[PROBLEM DETAILS] With pictures removed, print the listing exactly.

[RECORDS FOR THE EXERCISE]

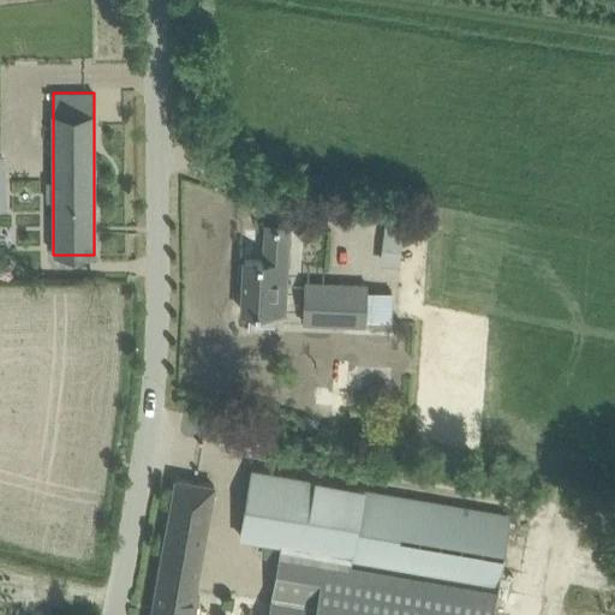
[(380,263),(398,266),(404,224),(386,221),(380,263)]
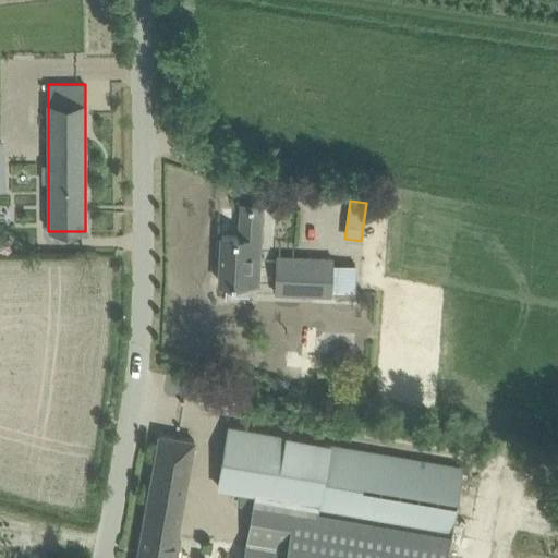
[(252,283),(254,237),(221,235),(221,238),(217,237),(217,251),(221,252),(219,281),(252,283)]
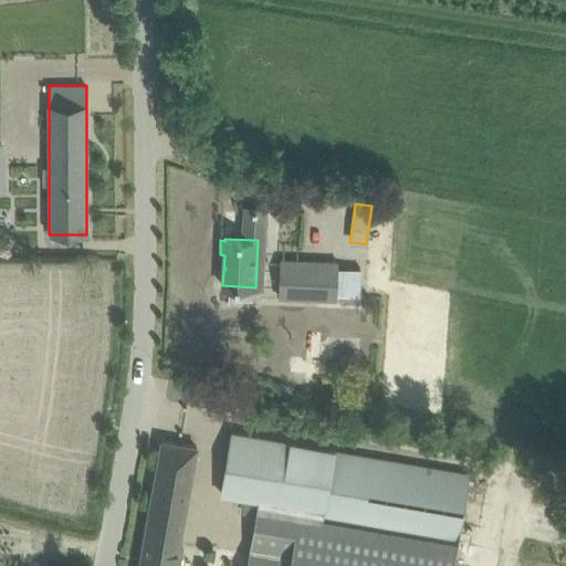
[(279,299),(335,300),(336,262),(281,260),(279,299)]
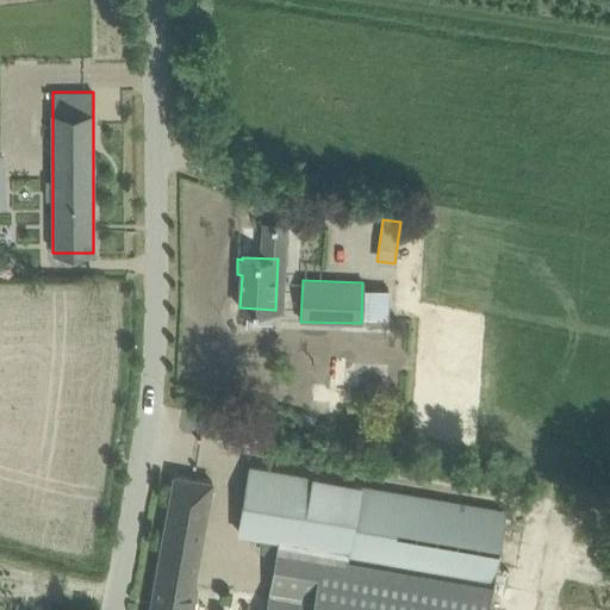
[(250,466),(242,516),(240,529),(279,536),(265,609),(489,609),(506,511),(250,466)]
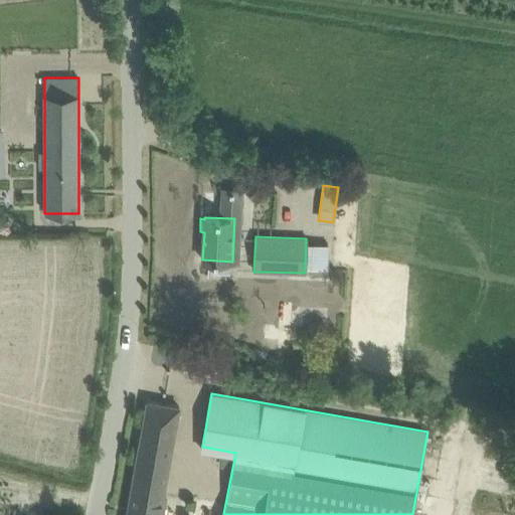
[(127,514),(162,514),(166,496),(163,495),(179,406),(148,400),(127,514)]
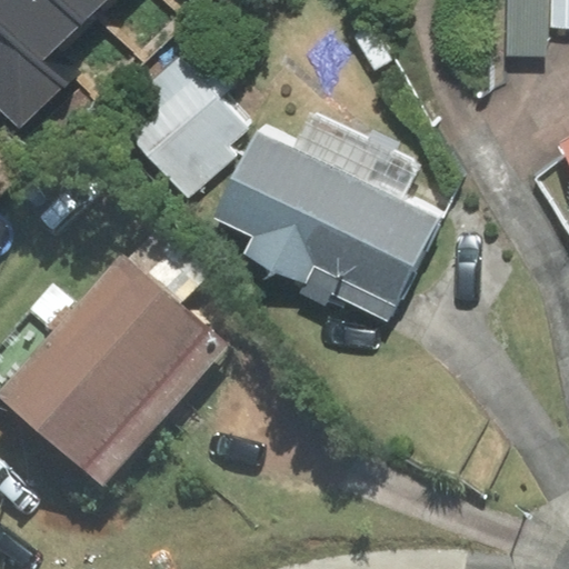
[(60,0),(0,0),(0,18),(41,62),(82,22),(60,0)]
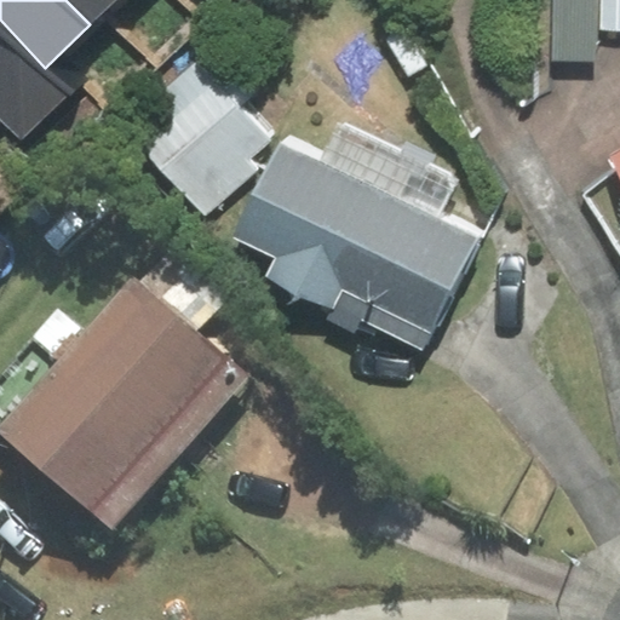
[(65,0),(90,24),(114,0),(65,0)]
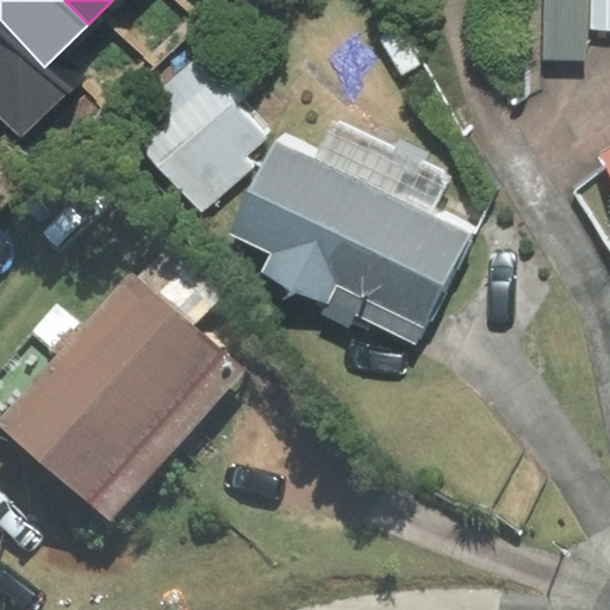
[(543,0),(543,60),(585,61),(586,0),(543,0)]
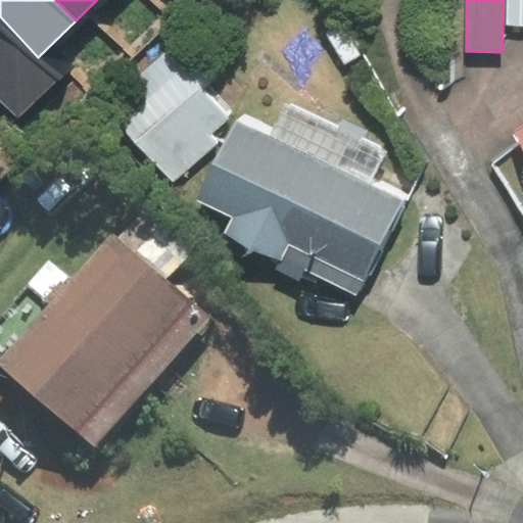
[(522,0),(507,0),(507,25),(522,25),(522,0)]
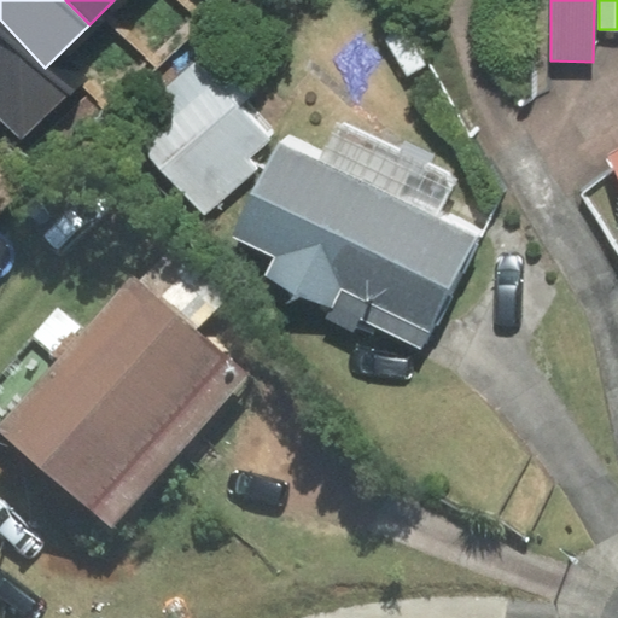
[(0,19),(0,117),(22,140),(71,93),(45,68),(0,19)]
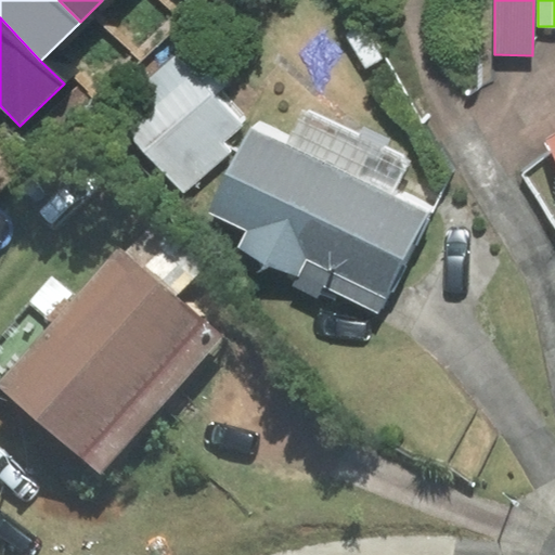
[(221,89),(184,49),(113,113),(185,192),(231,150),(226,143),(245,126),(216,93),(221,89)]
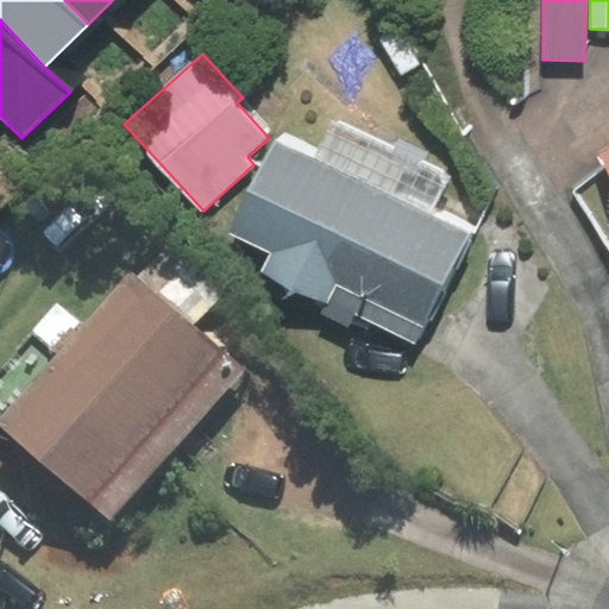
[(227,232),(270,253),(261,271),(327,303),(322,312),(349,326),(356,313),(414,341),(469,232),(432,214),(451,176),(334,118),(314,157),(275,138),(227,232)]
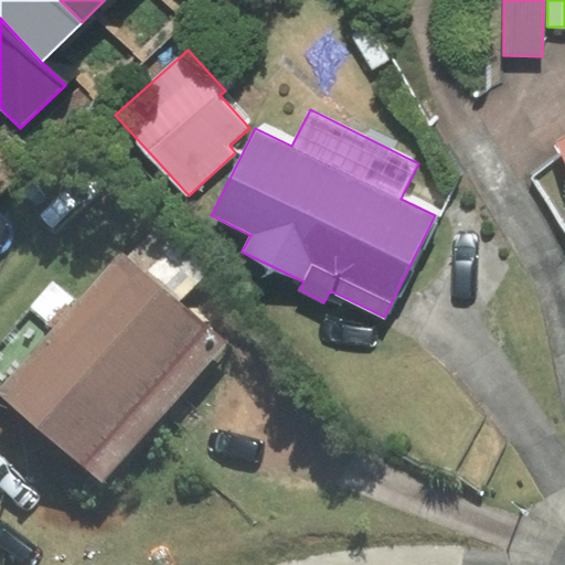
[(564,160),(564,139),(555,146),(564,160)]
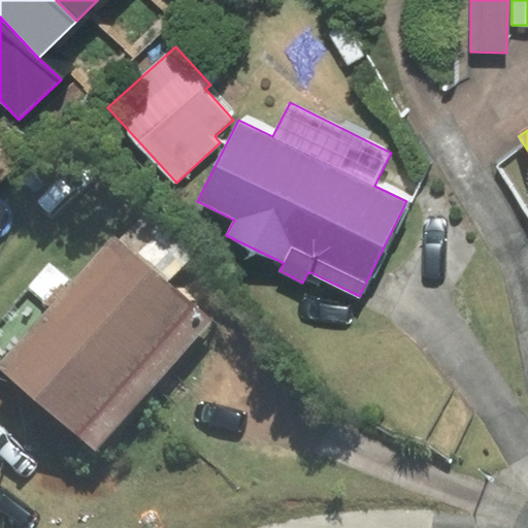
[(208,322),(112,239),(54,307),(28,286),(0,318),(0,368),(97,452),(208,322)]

[RESULT FOR THIS TASK]
[(380,263),(398,266),(404,224),(386,221),(380,263)]
[(252,283),(254,237),(221,235),(221,238),(217,237),(217,251),(221,252),(219,281),(252,283)]
[(279,299),(335,300),(336,262),(281,260),(279,299)]
[(250,466),(242,516),(240,529),(279,536),(265,609),(489,609),(506,511),(250,466)]
[(127,514),(162,514),(166,496),(163,495),(179,406),(148,400),(127,514)]
[(60,0),(0,0),(0,18),(41,62),(82,22),(60,0)]
[(65,0),(90,24),(114,0),(65,0)]
[(543,0),(543,60),(585,61),(586,0),(543,0)]
[(522,0),(507,0),(507,25),(522,25),(522,0)]
[(0,19),(0,117),(22,140),(71,93),(45,68),(0,19)]
[(221,89),(184,49),(113,113),(185,192),(231,150),(226,143),(245,126),(216,93),(221,89)]
[(227,232),(270,253),(261,271),(327,303),(322,312),(349,326),(356,313),(414,341),(469,232),(432,214),(451,176),(334,118),(314,157),(275,138),(227,232)]
[(564,160),(564,139),(555,146),(564,160)]
[(208,322),(112,239),(54,307),(28,286),(0,318),(0,368),(97,452),(208,322)]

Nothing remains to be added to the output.